(RAW DATA begins)
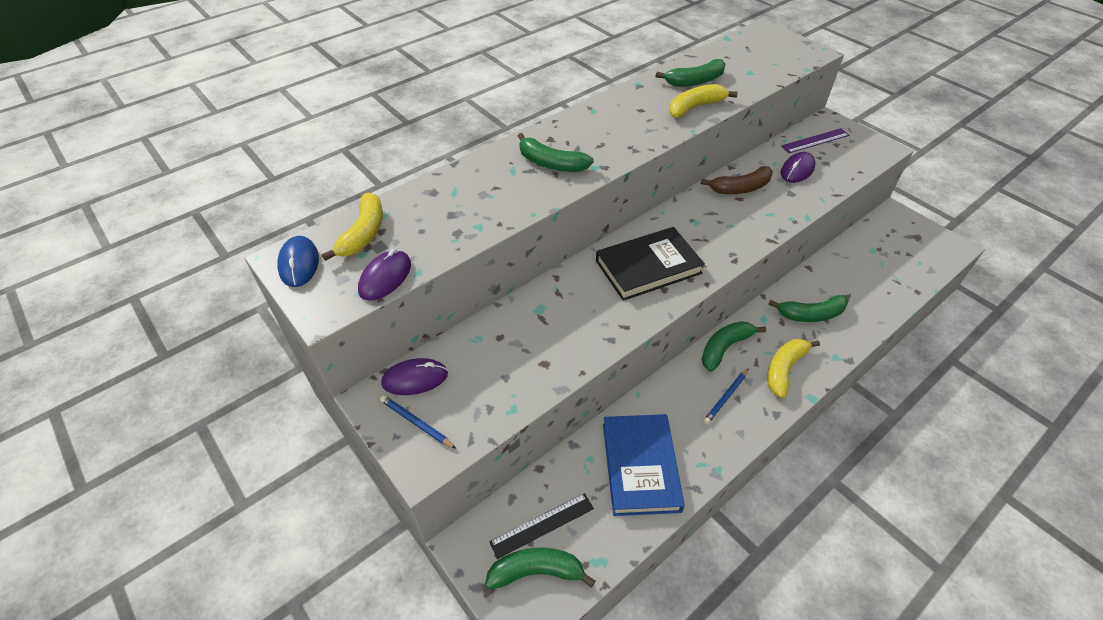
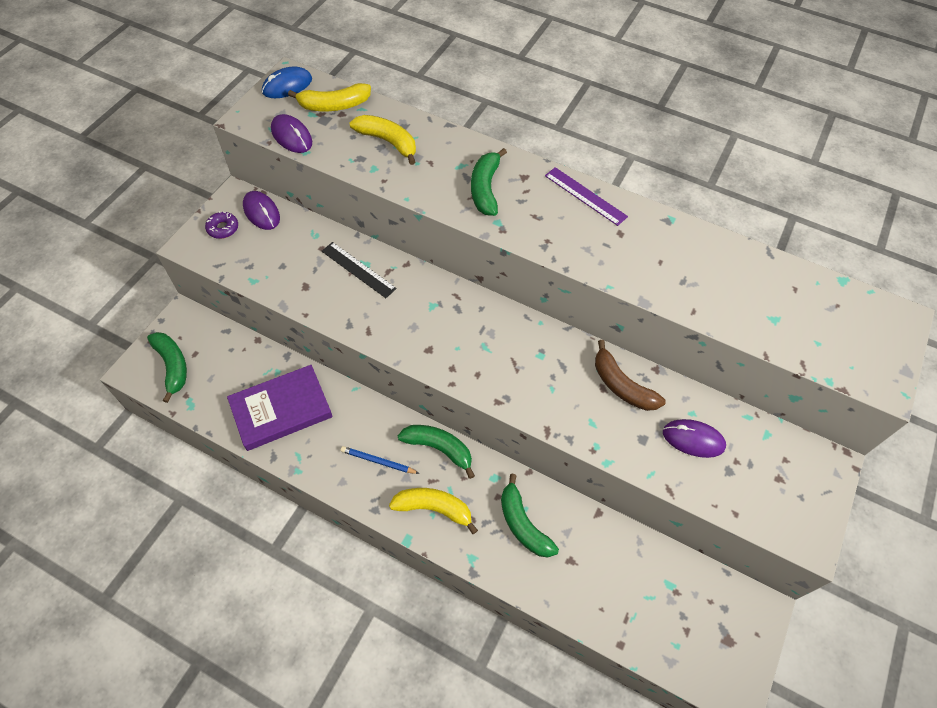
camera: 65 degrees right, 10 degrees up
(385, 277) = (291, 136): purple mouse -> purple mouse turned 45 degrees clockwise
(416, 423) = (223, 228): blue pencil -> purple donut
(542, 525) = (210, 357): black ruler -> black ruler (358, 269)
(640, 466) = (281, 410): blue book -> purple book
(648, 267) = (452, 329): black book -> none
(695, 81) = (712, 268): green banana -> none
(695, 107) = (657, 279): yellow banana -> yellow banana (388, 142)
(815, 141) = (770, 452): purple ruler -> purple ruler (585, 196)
(RAW DATA ends)
-- WRITTEN TASK --
Each line of the listing above that contains the word "blue" is to be copied.

-- THE COMPLETED TASK --
(416, 423) = (223, 228): blue pencil -> purple donut
(640, 466) = (281, 410): blue book -> purple book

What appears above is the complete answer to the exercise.